━━ Listed entries ━━

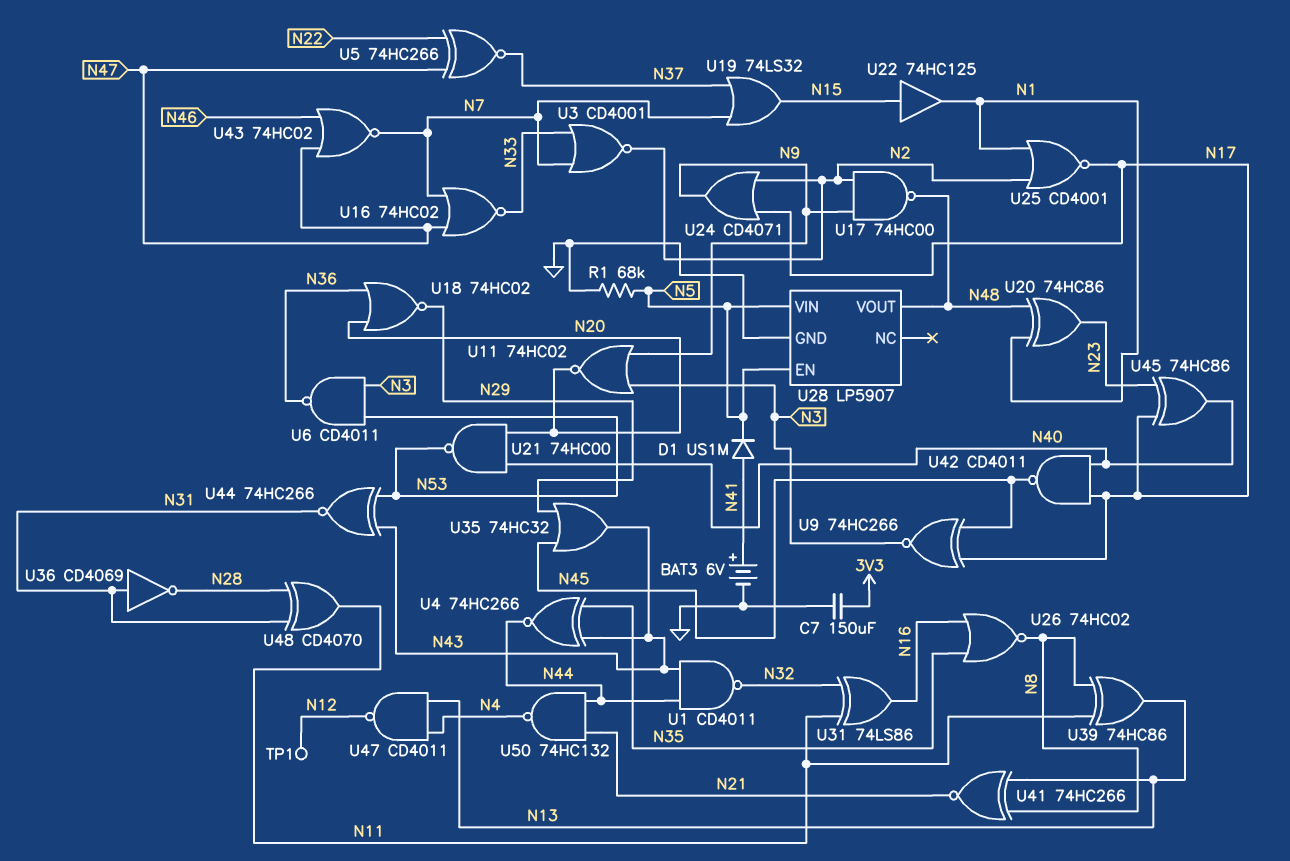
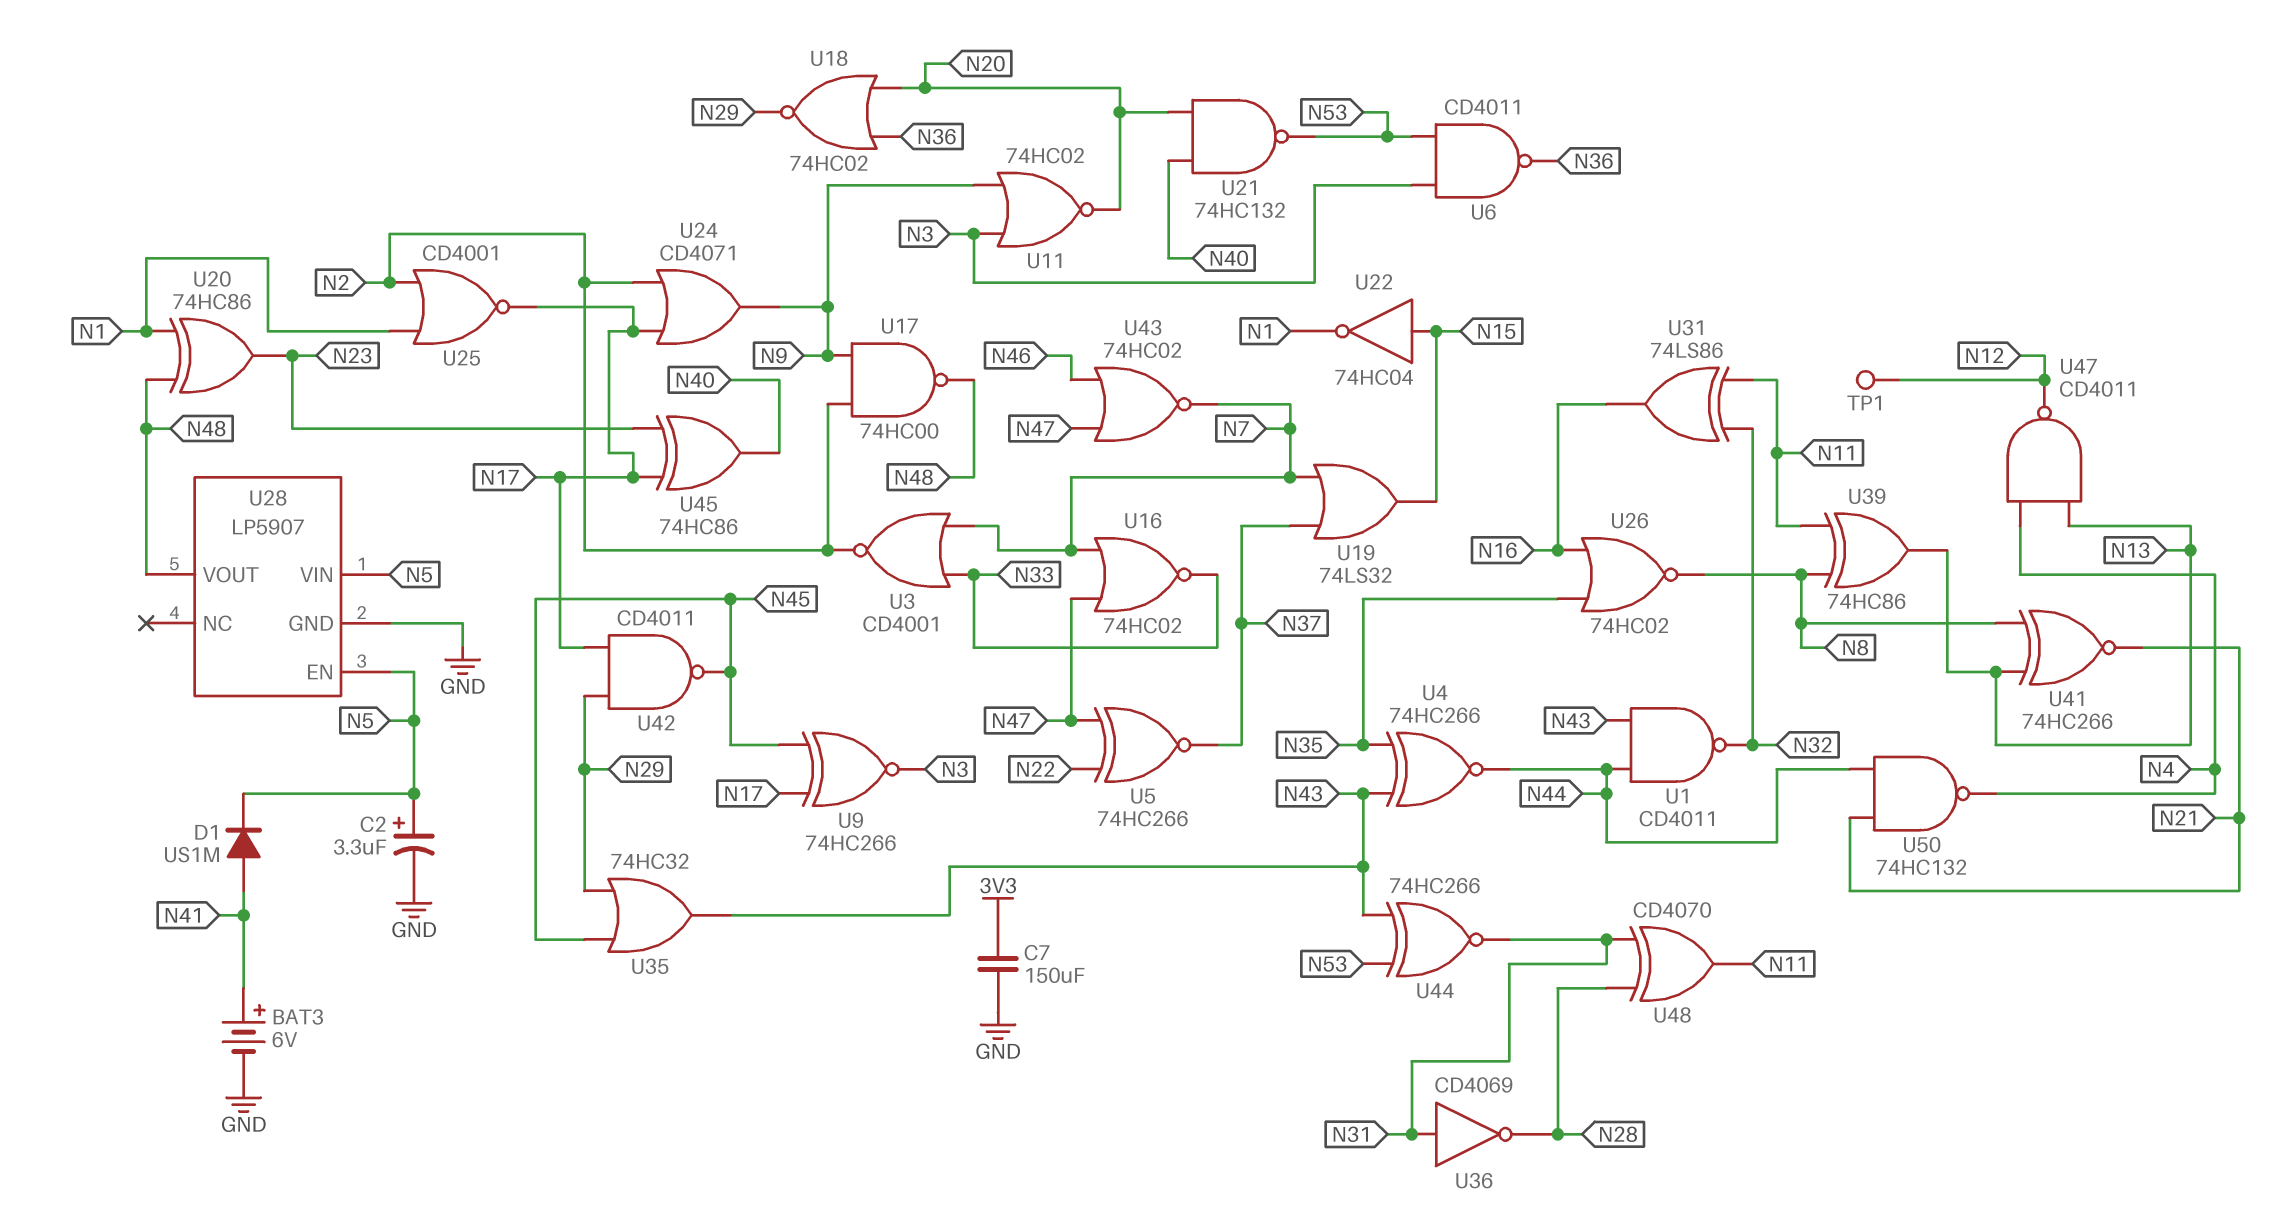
C2: none -> 3.3uF (plus N5, minus GND)
R1: 68k (GND, N5) -> none
U21: NAND 74HC00 (in N20, in N40, out N53) -> NAND 74HC132 (in N20, in N40, out N53)
U22: buffer 74HC125 (in N15, out N1) -> NOT 74HC04 (in N15, out N1)
U42: NAND CD4011 (in N17, in N40, out N45) -> NAND CD4011 (in N17, in N29, out N45)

━━━

Output an exact copy of the lines beginning at the one that holds "R1: 68k (GND, N5) -> none" and running through the final line of the records.

Output of the task:
R1: 68k (GND, N5) -> none
U21: NAND 74HC00 (in N20, in N40, out N53) -> NAND 74HC132 (in N20, in N40, out N53)
U22: buffer 74HC125 (in N15, out N1) -> NOT 74HC04 (in N15, out N1)
U42: NAND CD4011 (in N17, in N40, out N45) -> NAND CD4011 (in N17, in N29, out N45)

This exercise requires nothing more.